> _TASK BRIEF_
Exactly as they appear, retype the lines from the one containing "insert: russet hand screwdriver <190 327>" through the final line of the data below. Leave pictures out.

(INFORMATION SUPPLIED begins)

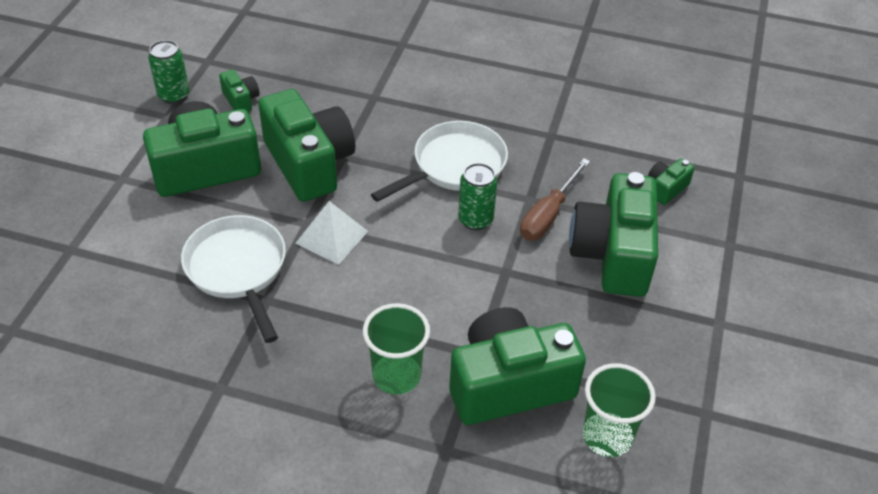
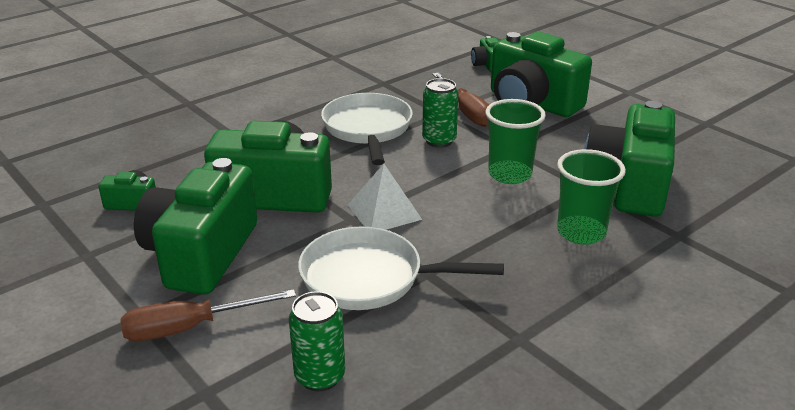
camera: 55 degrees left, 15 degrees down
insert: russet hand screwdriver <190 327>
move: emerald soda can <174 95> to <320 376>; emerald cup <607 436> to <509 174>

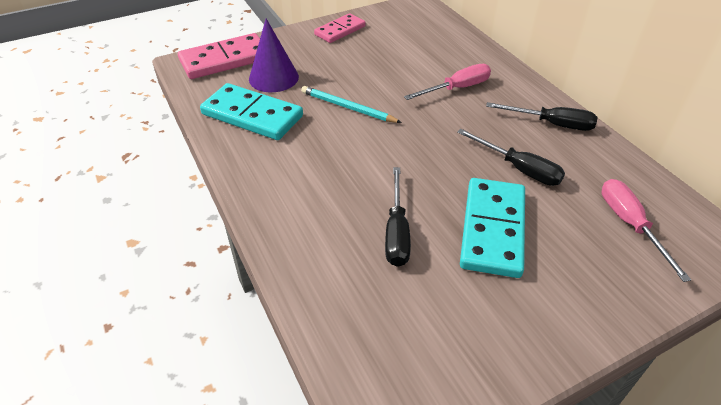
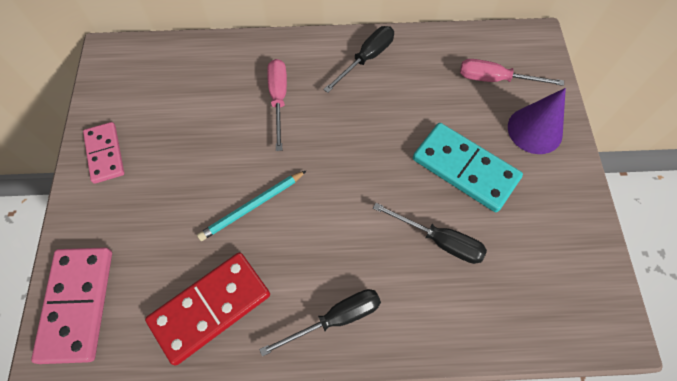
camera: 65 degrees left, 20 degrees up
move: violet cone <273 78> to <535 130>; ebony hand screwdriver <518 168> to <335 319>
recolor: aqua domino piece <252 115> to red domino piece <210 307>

(INFORMATION SUPPLIED ends)

> _EXERCISE RESULT_
insert: russet hand screwdriver <190 327>
move: emerald soda can <174 95> to <320 376>; emerald cup <607 436> to <509 174>

camera: 65 degrees left, 20 degrees up
move: violet cone <273 78> to <535 130>; ebony hand screwdriver <518 168> to <335 319>
recolor: aqua domino piece <252 115> to red domino piece <210 307>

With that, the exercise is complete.